Saved data entries
BEGIN
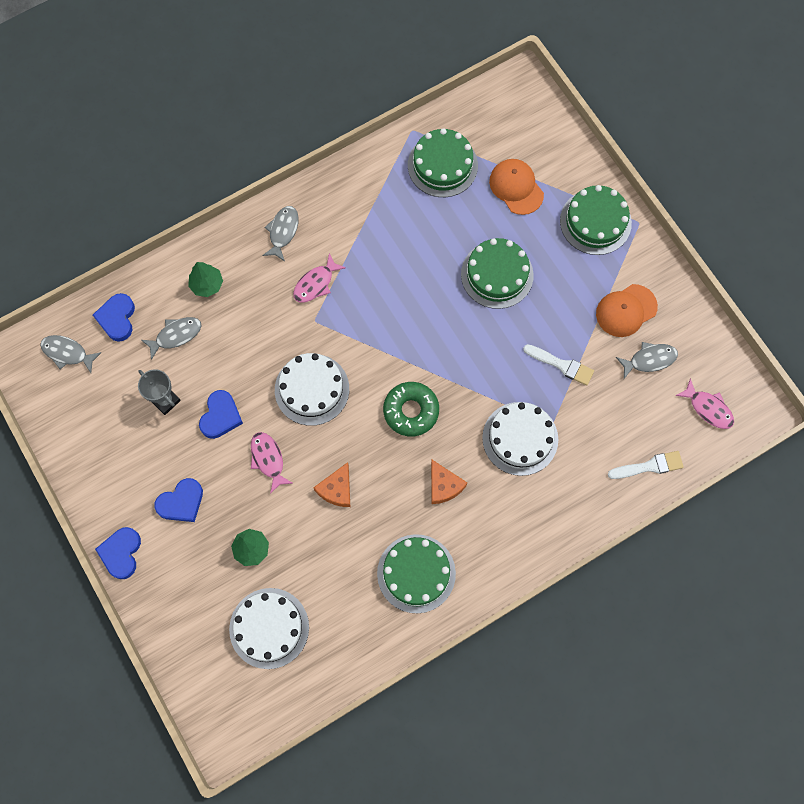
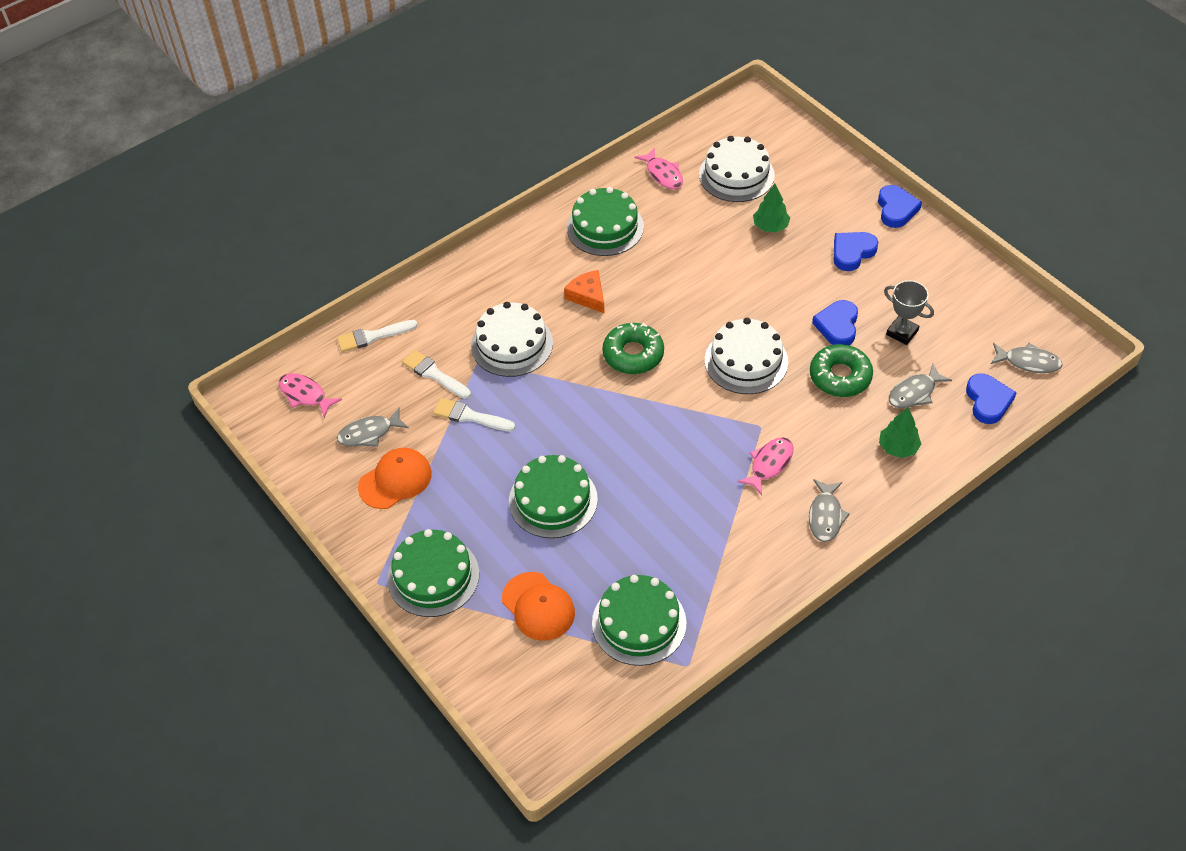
camera: 175 degrees right, 20 degrees down
(234, 361) = (840, 376): none -> green donut
(268, 459) = (775, 296): pink fish -> pink fish (663, 174)
(336, 489) = (698, 280): orange cheese -> none
(592, 414) = (434, 374): none -> white brush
END
Your task: Type out the entries again without a single change, and leave the pictures out.

Output of the task:
camera: 175 degrees right, 20 degrees down
(234, 361) = (840, 376): none -> green donut
(268, 459) = (775, 296): pink fish -> pink fish (663, 174)
(336, 489) = (698, 280): orange cheese -> none
(592, 414) = (434, 374): none -> white brush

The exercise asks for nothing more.